Stored entries

· · ·

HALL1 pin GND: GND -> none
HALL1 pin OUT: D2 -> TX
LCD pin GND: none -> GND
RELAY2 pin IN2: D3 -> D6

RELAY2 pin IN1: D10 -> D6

· · ·

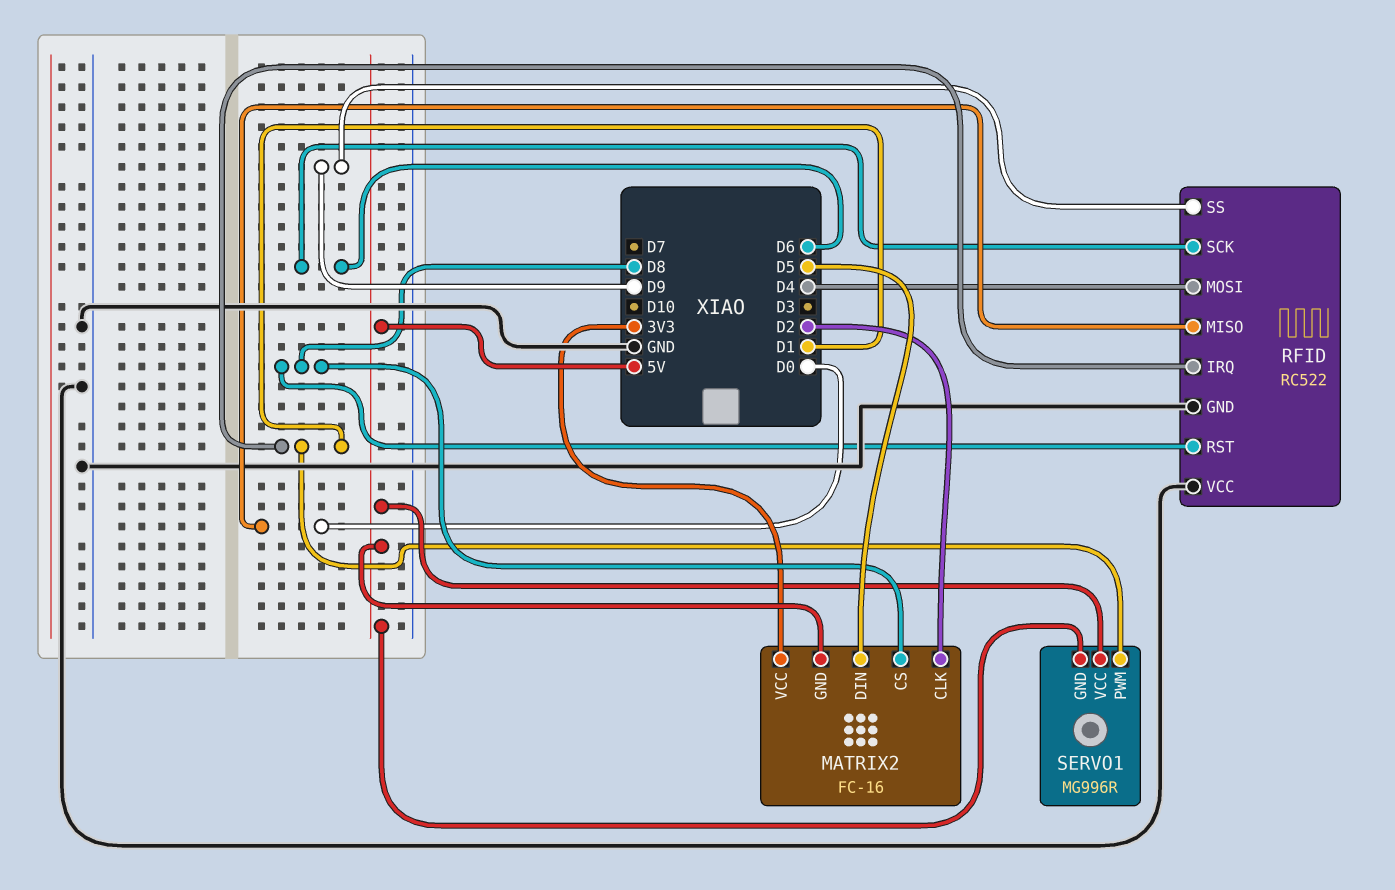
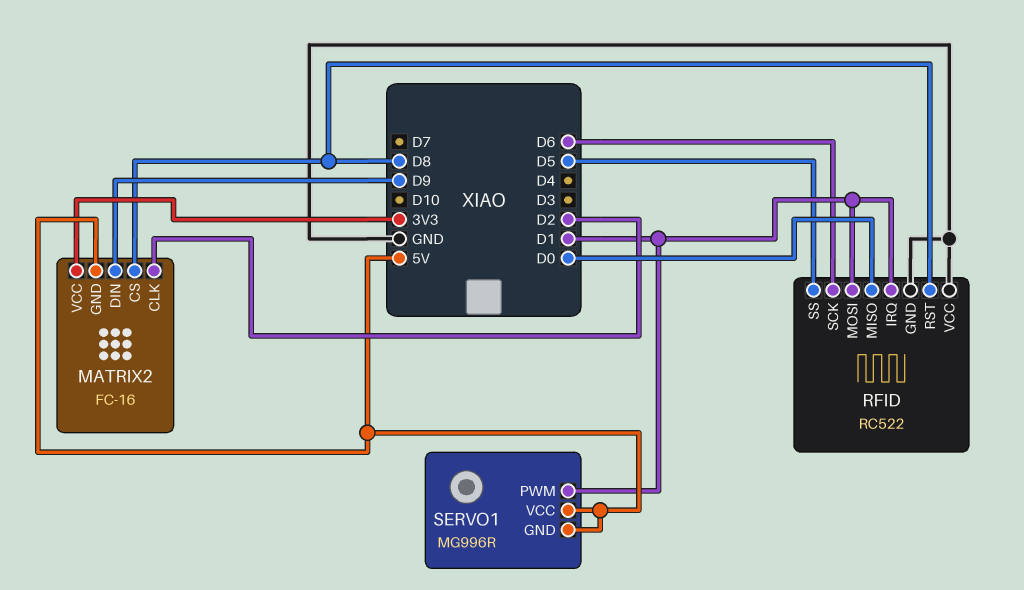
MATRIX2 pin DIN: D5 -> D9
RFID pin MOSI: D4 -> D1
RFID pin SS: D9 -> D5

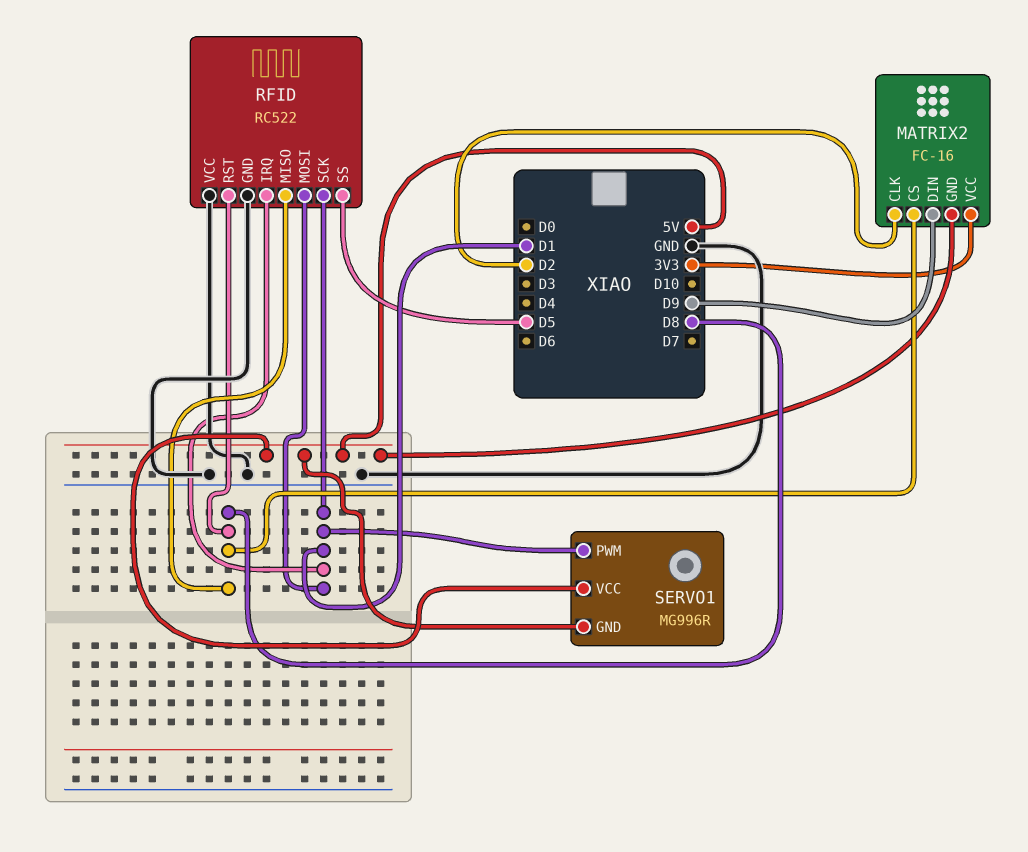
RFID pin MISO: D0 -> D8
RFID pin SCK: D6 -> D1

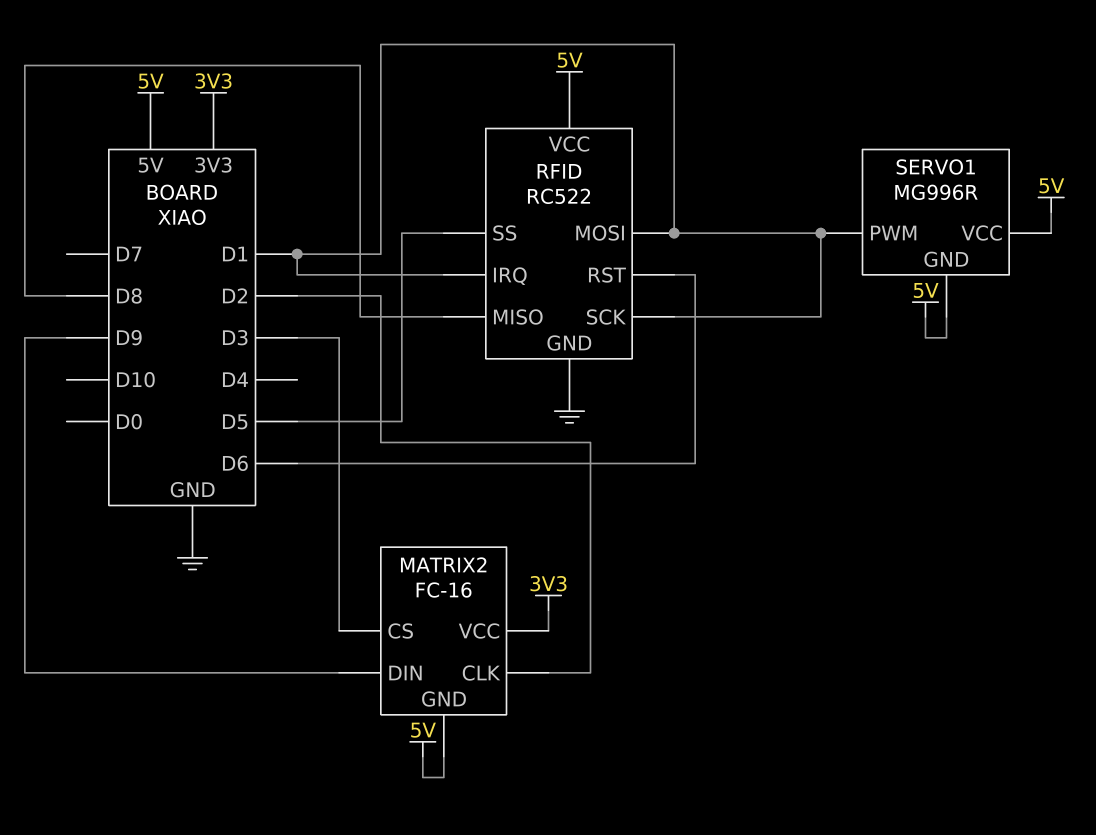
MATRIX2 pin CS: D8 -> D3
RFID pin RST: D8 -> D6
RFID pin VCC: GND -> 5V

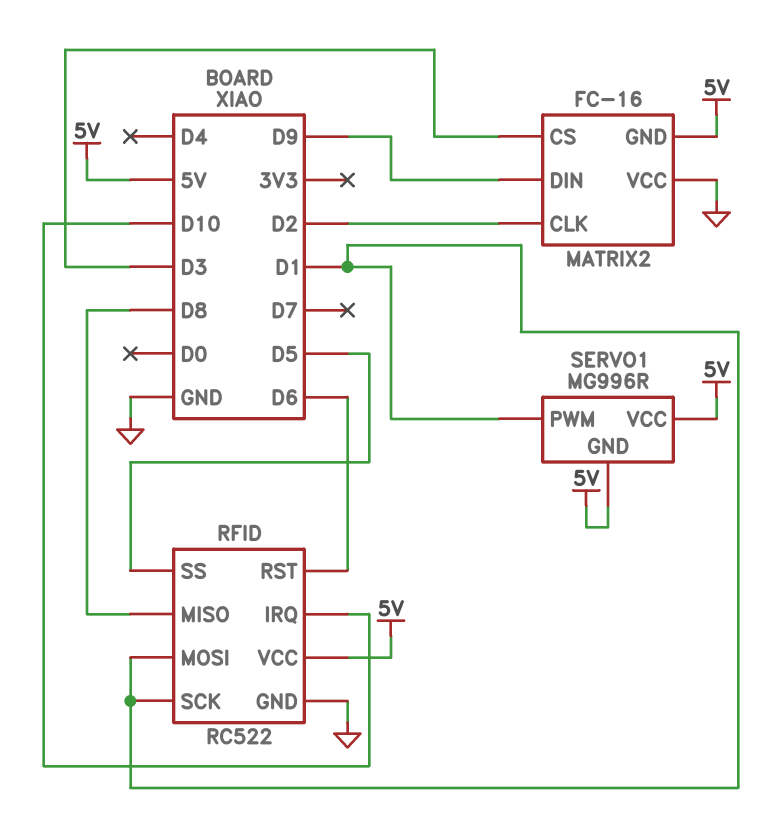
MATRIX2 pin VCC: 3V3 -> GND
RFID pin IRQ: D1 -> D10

· · ·

Word for word, retype the lines in the entries above that run from the one with "RFID pin VCC: GND -> 5V" through the one with "RFID pin IRQ: D1 -> D10". Both ends count; pictures do not.

* Answer area:
RFID pin VCC: GND -> 5V

MATRIX2 pin VCC: 3V3 -> GND
RFID pin IRQ: D1 -> D10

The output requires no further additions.